Your goal —
Reproduce exactly the lines of the material beneath, from the line that contains "camera: 70 degrees left, 5 degrees down" to the line that contains "(638, 302) = (283, 370): turquoise", both included, and no other lines.
--
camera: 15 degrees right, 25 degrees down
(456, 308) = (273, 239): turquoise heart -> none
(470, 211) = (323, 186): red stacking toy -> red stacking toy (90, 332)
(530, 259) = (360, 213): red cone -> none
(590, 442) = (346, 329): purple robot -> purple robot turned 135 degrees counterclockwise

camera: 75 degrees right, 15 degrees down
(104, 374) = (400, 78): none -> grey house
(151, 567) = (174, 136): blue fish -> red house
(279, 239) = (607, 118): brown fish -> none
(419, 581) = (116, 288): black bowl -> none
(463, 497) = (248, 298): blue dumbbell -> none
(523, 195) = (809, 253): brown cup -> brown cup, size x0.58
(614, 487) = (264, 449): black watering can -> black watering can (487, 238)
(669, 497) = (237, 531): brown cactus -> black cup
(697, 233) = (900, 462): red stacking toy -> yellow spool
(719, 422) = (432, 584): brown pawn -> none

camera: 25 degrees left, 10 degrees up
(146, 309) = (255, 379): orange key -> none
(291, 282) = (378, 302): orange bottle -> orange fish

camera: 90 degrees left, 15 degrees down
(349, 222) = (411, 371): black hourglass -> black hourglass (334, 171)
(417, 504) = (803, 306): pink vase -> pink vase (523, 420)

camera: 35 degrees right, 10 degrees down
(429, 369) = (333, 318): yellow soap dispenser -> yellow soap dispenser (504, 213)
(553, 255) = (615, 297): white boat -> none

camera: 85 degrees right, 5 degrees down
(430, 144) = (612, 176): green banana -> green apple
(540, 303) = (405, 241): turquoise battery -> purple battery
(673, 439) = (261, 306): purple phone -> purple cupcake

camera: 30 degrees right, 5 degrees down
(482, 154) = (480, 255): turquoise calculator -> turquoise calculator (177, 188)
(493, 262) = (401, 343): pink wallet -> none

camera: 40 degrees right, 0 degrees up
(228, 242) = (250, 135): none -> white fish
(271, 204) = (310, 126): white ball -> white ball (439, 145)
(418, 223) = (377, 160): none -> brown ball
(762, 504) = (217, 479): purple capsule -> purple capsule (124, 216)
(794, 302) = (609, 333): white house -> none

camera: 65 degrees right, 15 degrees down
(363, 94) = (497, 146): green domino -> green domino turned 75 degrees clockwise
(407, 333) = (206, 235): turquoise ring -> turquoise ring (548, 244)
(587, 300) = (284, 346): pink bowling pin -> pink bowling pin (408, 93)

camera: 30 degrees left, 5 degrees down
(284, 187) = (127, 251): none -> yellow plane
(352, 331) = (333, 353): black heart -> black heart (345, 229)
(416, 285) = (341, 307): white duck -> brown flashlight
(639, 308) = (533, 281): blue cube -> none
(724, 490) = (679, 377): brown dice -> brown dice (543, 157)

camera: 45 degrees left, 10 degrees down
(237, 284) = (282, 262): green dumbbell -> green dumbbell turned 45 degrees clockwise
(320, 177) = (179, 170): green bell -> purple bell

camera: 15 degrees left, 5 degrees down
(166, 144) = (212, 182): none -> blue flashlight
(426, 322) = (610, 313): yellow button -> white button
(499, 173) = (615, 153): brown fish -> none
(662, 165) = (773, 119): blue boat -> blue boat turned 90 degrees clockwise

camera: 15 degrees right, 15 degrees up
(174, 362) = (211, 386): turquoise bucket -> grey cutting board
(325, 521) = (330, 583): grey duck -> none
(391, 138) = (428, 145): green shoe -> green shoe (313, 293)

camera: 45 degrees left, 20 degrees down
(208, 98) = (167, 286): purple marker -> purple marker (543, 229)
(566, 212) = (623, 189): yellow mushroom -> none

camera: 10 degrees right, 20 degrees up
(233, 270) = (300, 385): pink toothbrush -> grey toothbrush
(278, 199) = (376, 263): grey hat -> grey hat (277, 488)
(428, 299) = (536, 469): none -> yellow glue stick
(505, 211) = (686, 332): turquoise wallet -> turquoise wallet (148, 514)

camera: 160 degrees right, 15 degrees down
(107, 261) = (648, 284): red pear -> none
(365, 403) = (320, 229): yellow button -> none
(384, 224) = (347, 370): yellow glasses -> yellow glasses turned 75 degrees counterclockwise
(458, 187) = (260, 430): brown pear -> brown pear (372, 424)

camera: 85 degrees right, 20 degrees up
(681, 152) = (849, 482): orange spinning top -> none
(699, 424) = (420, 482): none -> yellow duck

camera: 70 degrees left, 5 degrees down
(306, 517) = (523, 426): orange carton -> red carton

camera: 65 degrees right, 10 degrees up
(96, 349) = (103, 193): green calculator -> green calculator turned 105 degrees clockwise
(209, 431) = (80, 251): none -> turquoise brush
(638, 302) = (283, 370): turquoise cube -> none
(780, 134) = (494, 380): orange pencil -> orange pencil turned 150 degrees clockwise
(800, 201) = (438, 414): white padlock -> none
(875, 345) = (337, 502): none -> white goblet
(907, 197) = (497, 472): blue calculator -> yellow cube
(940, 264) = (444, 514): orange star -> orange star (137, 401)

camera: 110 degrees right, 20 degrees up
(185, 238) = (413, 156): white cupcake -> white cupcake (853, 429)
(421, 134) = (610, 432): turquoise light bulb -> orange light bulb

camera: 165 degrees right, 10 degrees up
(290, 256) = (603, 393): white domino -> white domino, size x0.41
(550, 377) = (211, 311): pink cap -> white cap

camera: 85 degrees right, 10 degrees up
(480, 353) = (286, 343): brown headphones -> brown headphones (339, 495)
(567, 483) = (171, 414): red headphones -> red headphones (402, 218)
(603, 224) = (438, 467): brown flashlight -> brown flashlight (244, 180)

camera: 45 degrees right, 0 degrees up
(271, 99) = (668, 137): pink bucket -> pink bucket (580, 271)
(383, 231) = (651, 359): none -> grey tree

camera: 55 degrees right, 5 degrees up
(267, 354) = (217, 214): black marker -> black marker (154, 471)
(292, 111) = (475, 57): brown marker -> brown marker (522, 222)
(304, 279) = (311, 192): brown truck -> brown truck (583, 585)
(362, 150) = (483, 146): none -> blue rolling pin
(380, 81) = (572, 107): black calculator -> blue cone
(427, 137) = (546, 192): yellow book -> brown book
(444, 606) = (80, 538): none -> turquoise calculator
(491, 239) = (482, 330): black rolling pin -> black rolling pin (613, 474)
--
Answer section —
camera: 70 degrees left, 5 degrees down
(306, 517) = (523, 426): orange carton -> red carton

camera: 65 degrees right, 10 degrees up
(96, 349) = (103, 193): green calculator -> green calculator turned 105 degrees clockwise
(209, 431) = (80, 251): none -> turquoise brush
(638, 302) = (283, 370): turquoise cube -> none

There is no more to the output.